▸ Task data

>>>>>

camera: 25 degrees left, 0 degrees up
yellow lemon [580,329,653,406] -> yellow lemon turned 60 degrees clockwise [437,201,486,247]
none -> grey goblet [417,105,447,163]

<<<<<
>>>>>

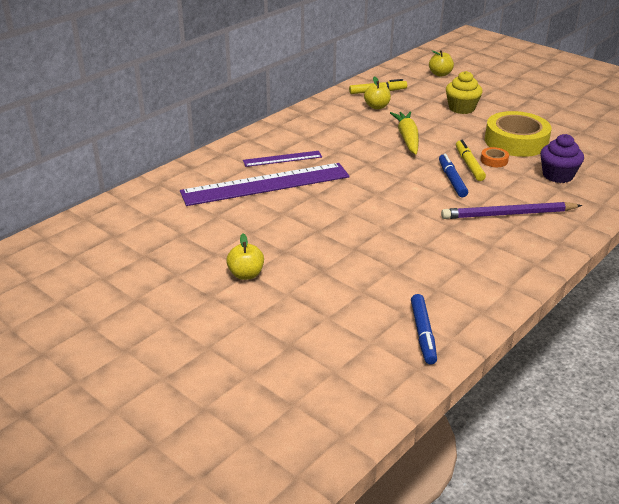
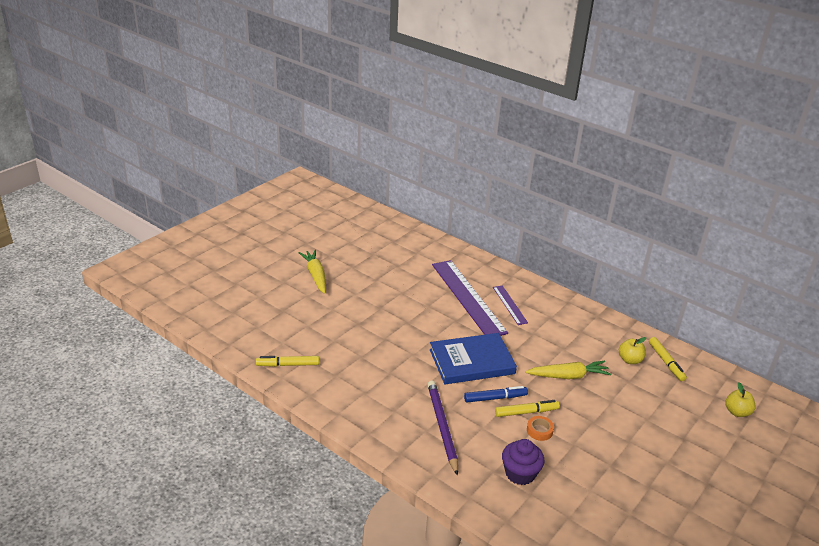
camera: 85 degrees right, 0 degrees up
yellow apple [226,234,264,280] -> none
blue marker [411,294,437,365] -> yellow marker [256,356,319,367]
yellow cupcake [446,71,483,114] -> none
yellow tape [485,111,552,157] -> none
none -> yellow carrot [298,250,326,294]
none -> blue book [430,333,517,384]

<<<<<

▸ Work required
Copy, exactly and only, the lines above that begin with the one containing "camera: 25 degrees left, 0 degrees up" and finish with the one containing "none -> grey goblet [417,105,447,163]".

▸ Answer for the task
camera: 25 degrees left, 0 degrees up
yellow lemon [580,329,653,406] -> yellow lemon turned 60 degrees clockwise [437,201,486,247]
none -> grey goblet [417,105,447,163]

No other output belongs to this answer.